**** AVAILABLE DATA
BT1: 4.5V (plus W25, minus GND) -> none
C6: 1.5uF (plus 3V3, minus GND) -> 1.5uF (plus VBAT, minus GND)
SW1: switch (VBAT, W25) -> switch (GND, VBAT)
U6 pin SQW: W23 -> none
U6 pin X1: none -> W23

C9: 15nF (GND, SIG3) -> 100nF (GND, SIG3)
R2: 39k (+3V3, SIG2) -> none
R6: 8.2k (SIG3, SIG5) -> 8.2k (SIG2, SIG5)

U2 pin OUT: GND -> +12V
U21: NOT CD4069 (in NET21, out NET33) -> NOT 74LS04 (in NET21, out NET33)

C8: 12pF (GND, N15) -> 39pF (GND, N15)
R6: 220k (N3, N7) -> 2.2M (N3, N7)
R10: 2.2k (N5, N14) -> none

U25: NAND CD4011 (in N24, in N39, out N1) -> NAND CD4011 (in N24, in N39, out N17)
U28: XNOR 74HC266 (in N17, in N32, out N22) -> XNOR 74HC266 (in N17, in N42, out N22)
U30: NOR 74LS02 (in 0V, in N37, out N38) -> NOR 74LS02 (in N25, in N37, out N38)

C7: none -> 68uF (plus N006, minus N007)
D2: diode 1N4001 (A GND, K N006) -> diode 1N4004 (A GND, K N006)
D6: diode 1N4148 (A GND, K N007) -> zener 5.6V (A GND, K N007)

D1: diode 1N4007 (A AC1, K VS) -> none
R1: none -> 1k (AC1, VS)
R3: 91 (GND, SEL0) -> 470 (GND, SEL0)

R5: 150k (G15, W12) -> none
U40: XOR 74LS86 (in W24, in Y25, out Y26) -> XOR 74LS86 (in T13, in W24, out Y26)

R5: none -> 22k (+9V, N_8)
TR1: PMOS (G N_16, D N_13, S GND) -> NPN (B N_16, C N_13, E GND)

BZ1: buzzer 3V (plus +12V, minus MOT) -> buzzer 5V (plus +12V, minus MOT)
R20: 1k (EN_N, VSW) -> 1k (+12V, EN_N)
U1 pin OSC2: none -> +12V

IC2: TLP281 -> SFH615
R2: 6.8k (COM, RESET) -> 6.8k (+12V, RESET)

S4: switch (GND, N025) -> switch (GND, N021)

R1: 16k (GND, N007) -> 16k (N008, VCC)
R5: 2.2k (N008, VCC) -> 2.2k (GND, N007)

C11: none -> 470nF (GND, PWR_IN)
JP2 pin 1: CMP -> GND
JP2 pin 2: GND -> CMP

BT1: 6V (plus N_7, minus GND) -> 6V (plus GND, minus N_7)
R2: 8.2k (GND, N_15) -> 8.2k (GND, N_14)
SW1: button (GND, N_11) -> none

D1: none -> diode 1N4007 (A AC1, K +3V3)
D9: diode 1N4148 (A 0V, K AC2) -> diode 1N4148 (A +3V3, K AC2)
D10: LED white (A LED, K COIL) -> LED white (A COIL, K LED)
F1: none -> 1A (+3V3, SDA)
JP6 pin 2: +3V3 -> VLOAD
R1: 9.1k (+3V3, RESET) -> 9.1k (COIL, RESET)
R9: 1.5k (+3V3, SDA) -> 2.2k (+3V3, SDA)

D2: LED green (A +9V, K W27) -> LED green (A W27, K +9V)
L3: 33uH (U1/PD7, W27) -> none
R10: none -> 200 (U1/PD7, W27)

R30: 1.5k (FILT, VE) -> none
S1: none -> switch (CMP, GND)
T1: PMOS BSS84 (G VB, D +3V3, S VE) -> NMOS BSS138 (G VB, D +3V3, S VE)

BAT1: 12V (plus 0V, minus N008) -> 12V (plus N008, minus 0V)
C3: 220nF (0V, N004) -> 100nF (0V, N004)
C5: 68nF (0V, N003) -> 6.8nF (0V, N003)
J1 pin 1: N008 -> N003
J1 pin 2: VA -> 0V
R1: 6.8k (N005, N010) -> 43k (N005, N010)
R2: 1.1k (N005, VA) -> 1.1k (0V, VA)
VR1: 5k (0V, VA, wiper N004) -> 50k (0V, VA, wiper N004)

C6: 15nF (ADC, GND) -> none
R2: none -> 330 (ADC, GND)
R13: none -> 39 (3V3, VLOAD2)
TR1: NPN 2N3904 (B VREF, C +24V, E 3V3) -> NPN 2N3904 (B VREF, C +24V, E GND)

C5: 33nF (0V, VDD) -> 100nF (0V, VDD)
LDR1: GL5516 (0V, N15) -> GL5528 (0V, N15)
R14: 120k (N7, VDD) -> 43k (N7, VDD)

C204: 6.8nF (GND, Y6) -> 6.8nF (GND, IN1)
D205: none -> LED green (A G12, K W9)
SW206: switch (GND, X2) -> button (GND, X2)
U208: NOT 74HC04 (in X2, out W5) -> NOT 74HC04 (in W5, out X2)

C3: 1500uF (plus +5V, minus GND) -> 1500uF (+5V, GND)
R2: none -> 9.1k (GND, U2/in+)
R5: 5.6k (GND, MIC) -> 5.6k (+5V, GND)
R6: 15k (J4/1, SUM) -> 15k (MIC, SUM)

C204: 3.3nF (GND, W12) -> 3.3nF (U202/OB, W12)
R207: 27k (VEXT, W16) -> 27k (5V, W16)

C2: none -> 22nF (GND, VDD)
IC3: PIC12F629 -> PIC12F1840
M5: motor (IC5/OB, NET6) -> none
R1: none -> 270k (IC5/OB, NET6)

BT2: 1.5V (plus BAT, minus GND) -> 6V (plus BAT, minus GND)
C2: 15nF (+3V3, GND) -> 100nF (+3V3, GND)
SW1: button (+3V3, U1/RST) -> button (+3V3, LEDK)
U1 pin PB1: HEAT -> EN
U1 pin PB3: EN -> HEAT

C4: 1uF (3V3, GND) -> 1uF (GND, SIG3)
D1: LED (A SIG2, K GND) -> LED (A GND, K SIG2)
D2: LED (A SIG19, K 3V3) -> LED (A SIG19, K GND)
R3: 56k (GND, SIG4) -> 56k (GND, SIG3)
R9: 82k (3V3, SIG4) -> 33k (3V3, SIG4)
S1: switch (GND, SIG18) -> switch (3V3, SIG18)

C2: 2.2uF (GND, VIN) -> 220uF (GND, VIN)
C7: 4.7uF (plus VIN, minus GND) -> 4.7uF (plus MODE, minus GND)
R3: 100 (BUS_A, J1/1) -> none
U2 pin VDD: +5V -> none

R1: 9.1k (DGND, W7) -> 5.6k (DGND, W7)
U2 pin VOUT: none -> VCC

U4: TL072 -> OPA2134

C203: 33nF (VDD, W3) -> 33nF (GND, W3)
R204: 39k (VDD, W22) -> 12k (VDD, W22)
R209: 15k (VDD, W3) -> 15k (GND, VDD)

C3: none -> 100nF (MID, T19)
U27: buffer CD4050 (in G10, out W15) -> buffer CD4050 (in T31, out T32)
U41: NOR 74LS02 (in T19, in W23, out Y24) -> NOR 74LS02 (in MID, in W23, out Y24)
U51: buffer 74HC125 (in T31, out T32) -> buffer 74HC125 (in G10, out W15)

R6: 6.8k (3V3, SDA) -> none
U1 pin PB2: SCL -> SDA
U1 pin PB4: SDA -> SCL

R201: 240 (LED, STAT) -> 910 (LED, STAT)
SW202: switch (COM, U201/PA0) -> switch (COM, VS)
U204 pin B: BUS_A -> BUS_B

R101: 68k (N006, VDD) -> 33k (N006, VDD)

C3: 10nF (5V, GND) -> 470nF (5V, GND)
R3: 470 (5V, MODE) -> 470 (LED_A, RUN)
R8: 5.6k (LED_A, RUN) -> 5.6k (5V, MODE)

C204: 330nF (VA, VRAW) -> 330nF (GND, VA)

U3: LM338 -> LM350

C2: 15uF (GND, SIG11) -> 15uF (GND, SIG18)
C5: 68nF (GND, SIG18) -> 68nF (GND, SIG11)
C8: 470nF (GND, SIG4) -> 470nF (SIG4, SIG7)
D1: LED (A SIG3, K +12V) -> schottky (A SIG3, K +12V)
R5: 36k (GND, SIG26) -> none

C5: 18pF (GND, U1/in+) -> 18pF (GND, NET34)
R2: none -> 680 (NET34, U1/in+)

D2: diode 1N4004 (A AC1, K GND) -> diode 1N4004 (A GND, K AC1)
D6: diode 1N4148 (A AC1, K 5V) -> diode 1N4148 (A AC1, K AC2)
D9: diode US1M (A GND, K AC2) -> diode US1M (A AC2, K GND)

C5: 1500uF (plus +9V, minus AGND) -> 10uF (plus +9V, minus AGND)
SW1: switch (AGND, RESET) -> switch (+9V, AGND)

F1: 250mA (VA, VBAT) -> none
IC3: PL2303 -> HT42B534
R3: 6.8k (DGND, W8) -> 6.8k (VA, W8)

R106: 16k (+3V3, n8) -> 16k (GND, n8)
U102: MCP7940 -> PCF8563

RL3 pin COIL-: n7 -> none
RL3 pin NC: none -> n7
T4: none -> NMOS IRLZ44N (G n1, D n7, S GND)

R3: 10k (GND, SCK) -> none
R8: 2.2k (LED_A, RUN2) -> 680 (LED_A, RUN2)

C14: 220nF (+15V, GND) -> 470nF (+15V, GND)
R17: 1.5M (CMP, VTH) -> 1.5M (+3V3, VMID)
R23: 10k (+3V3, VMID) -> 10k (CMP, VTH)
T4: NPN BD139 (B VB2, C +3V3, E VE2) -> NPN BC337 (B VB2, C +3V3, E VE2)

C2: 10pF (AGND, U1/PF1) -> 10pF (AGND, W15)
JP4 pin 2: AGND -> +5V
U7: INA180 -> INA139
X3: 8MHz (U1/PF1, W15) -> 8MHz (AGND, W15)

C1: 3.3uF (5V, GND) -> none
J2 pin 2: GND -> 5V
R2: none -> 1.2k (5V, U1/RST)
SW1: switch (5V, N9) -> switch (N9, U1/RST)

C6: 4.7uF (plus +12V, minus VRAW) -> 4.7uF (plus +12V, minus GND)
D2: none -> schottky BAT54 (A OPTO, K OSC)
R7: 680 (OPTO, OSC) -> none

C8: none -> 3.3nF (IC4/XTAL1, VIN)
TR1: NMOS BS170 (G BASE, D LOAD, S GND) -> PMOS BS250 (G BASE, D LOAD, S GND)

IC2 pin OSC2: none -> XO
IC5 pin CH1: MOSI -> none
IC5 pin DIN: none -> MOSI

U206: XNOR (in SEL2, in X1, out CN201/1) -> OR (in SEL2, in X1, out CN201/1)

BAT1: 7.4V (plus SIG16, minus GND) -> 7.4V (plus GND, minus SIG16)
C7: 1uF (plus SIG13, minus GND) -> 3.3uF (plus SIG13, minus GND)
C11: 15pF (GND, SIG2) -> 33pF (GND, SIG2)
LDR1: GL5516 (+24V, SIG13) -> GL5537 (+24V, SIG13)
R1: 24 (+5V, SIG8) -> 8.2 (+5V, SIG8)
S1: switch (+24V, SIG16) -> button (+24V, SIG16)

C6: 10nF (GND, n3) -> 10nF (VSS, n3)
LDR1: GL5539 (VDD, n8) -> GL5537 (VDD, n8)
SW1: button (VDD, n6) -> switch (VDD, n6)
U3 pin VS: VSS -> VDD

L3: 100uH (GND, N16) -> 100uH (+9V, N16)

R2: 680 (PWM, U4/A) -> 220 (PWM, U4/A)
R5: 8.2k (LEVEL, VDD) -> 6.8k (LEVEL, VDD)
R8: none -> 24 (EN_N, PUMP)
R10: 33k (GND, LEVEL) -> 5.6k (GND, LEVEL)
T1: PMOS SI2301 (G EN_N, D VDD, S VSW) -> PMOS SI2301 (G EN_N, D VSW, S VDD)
********
WORK INSTRUCTIONS => The answer must be one number: how many lines in the material above contain the word "switch".

THE ANSWER => 10